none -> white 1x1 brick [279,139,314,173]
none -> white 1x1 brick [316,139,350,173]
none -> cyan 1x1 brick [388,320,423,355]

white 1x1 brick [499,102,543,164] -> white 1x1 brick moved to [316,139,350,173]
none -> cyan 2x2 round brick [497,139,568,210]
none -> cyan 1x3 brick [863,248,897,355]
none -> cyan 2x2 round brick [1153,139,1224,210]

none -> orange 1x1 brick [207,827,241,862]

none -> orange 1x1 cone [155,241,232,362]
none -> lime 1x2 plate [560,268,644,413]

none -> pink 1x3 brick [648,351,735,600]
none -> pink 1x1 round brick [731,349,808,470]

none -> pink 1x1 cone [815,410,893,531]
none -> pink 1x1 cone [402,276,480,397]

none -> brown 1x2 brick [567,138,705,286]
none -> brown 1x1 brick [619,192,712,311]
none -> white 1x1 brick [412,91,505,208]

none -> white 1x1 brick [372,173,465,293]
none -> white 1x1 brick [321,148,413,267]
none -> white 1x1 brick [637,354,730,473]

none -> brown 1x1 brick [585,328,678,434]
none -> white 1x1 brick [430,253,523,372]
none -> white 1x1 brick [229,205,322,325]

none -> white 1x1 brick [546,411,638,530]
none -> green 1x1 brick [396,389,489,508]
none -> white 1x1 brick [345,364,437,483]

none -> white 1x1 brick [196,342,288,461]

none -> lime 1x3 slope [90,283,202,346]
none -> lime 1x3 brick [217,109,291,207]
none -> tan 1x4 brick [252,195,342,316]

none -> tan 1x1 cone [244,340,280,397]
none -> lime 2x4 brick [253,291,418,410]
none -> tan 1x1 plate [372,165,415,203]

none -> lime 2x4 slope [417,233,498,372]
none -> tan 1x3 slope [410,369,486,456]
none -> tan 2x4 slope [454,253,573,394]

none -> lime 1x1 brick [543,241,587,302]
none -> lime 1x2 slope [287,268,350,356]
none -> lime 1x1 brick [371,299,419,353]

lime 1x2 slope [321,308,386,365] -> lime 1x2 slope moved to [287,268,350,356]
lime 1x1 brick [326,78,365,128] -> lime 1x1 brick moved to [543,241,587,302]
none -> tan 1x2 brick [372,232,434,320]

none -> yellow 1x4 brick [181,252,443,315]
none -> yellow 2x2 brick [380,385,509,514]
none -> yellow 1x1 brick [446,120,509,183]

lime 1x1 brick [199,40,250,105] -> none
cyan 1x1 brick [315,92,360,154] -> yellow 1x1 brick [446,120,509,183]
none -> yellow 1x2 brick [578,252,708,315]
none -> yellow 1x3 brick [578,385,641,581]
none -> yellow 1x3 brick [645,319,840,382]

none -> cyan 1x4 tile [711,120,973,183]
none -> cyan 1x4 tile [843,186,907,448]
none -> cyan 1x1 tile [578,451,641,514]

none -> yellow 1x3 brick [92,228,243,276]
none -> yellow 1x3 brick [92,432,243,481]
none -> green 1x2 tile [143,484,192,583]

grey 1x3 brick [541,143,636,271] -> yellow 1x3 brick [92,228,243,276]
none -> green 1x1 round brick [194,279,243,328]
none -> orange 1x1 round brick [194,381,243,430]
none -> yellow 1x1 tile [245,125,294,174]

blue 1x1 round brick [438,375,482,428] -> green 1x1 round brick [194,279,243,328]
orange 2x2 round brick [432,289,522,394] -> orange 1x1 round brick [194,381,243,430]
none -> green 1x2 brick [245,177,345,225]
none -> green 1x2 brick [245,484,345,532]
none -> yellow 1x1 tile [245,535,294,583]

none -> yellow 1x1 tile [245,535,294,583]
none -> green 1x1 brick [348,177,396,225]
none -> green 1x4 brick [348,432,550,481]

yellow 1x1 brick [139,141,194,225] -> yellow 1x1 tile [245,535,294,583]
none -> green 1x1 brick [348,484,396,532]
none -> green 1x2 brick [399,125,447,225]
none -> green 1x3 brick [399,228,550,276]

> [What to produce]: Write out every entry again, keeping each line exactly the same.

> [Your response]:
none -> white 1x1 brick [279,139,314,173]
none -> white 1x1 brick [316,139,350,173]
none -> cyan 1x1 brick [388,320,423,355]

white 1x1 brick [499,102,543,164] -> white 1x1 brick moved to [316,139,350,173]
none -> cyan 2x2 round brick [497,139,568,210]
none -> cyan 1x3 brick [863,248,897,355]
none -> cyan 2x2 round brick [1153,139,1224,210]

none -> orange 1x1 brick [207,827,241,862]

none -> orange 1x1 cone [155,241,232,362]
none -> lime 1x2 plate [560,268,644,413]

none -> pink 1x3 brick [648,351,735,600]
none -> pink 1x1 round brick [731,349,808,470]

none -> pink 1x1 cone [815,410,893,531]
none -> pink 1x1 cone [402,276,480,397]

none -> brown 1x2 brick [567,138,705,286]
none -> brown 1x1 brick [619,192,712,311]
none -> white 1x1 brick [412,91,505,208]

none -> white 1x1 brick [372,173,465,293]
none -> white 1x1 brick [321,148,413,267]
none -> white 1x1 brick [637,354,730,473]

none -> brown 1x1 brick [585,328,678,434]
none -> white 1x1 brick [430,253,523,372]
none -> white 1x1 brick [229,205,322,325]

none -> white 1x1 brick [546,411,638,530]
none -> green 1x1 brick [396,389,489,508]
none -> white 1x1 brick [345,364,437,483]

none -> white 1x1 brick [196,342,288,461]

none -> lime 1x3 slope [90,283,202,346]
none -> lime 1x3 brick [217,109,291,207]
none -> tan 1x4 brick [252,195,342,316]

none -> tan 1x1 cone [244,340,280,397]
none -> lime 2x4 brick [253,291,418,410]
none -> tan 1x1 plate [372,165,415,203]

none -> lime 2x4 slope [417,233,498,372]
none -> tan 1x3 slope [410,369,486,456]
none -> tan 2x4 slope [454,253,573,394]

none -> lime 1x1 brick [543,241,587,302]
none -> lime 1x2 slope [287,268,350,356]
none -> lime 1x1 brick [371,299,419,353]

lime 1x2 slope [321,308,386,365] -> lime 1x2 slope moved to [287,268,350,356]
lime 1x1 brick [326,78,365,128] -> lime 1x1 brick moved to [543,241,587,302]
none -> tan 1x2 brick [372,232,434,320]

none -> yellow 1x4 brick [181,252,443,315]
none -> yellow 2x2 brick [380,385,509,514]
none -> yellow 1x1 brick [446,120,509,183]

lime 1x1 brick [199,40,250,105] -> none
cyan 1x1 brick [315,92,360,154] -> yellow 1x1 brick [446,120,509,183]
none -> yellow 1x2 brick [578,252,708,315]
none -> yellow 1x3 brick [578,385,641,581]
none -> yellow 1x3 brick [645,319,840,382]

none -> cyan 1x4 tile [711,120,973,183]
none -> cyan 1x4 tile [843,186,907,448]
none -> cyan 1x1 tile [578,451,641,514]

none -> yellow 1x3 brick [92,228,243,276]
none -> yellow 1x3 brick [92,432,243,481]
none -> green 1x2 tile [143,484,192,583]

grey 1x3 brick [541,143,636,271] -> yellow 1x3 brick [92,228,243,276]
none -> green 1x1 round brick [194,279,243,328]
none -> orange 1x1 round brick [194,381,243,430]
none -> yellow 1x1 tile [245,125,294,174]

blue 1x1 round brick [438,375,482,428] -> green 1x1 round brick [194,279,243,328]
orange 2x2 round brick [432,289,522,394] -> orange 1x1 round brick [194,381,243,430]
none -> green 1x2 brick [245,177,345,225]
none -> green 1x2 brick [245,484,345,532]
none -> yellow 1x1 tile [245,535,294,583]

none -> yellow 1x1 tile [245,535,294,583]
none -> green 1x1 brick [348,177,396,225]
none -> green 1x4 brick [348,432,550,481]

yellow 1x1 brick [139,141,194,225] -> yellow 1x1 tile [245,535,294,583]
none -> green 1x1 brick [348,484,396,532]
none -> green 1x2 brick [399,125,447,225]
none -> green 1x3 brick [399,228,550,276]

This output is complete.